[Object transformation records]
···

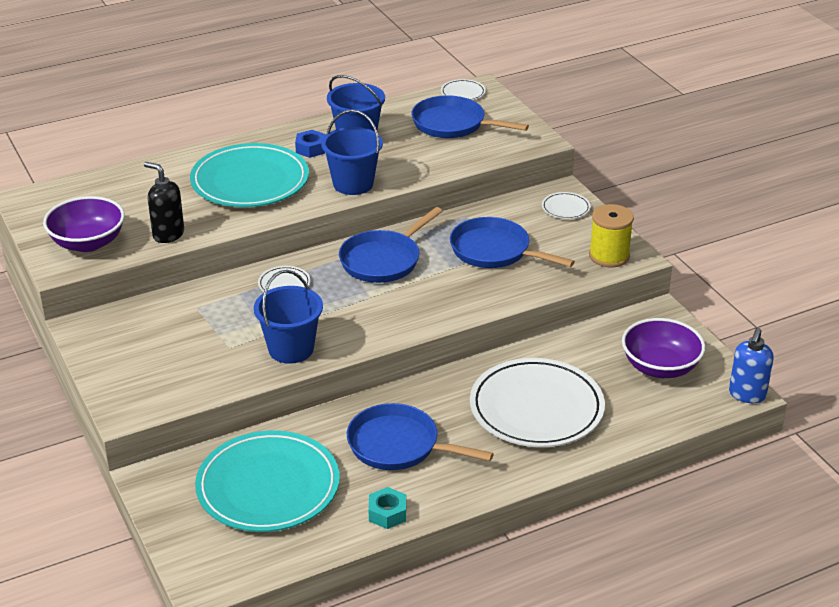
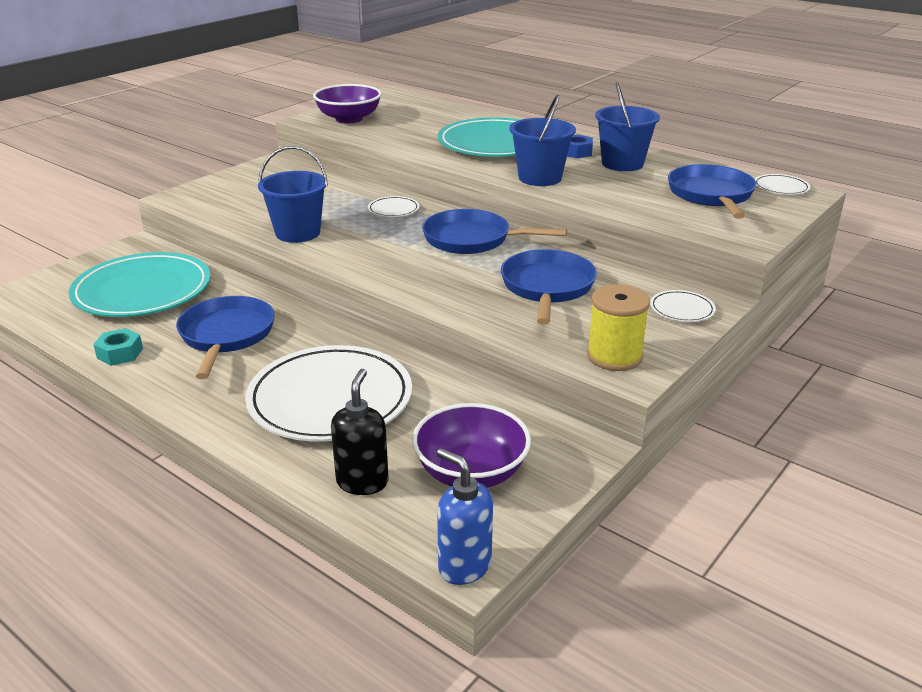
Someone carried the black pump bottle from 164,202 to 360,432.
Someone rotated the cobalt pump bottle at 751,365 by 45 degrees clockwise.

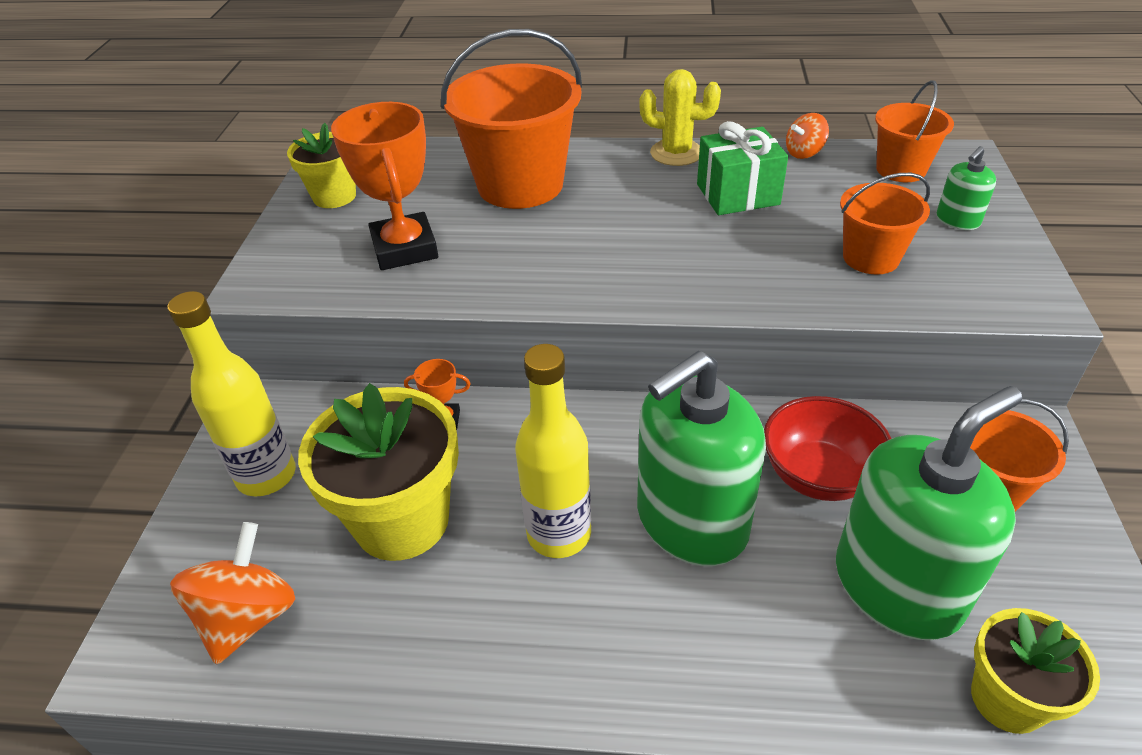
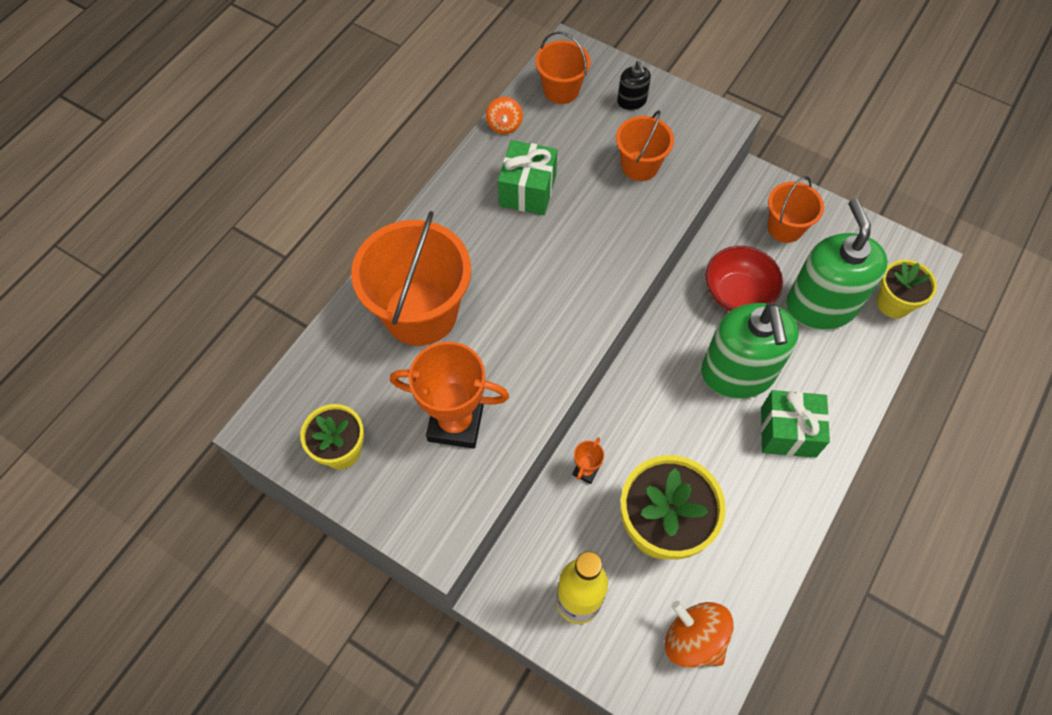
Someone repainted the emerald pump bottle at 966,188, which became the black pump bottle at 634,85.
Someone put down the emerald wrapped gift at 795,424.
Someone took away the bright yellow bottle at 553,451.
Someone took away the bright yellow cactus at 680,117.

···

— INSTRUCTIONS TO FOLLOW —
Wherever a picture appears, omit it; copy the rest of the data exactly.

— COMPLETED TASK —
Someone carried the black pump bottle from 164,202 to 360,432.
Someone rotated the cobalt pump bottle at 751,365 by 45 degrees clockwise.

Someone repainted the emerald pump bottle at 966,188, which became the black pump bottle at 634,85.
Someone put down the emerald wrapped gift at 795,424.
Someone took away the bright yellow bottle at 553,451.
Someone took away the bright yellow cactus at 680,117.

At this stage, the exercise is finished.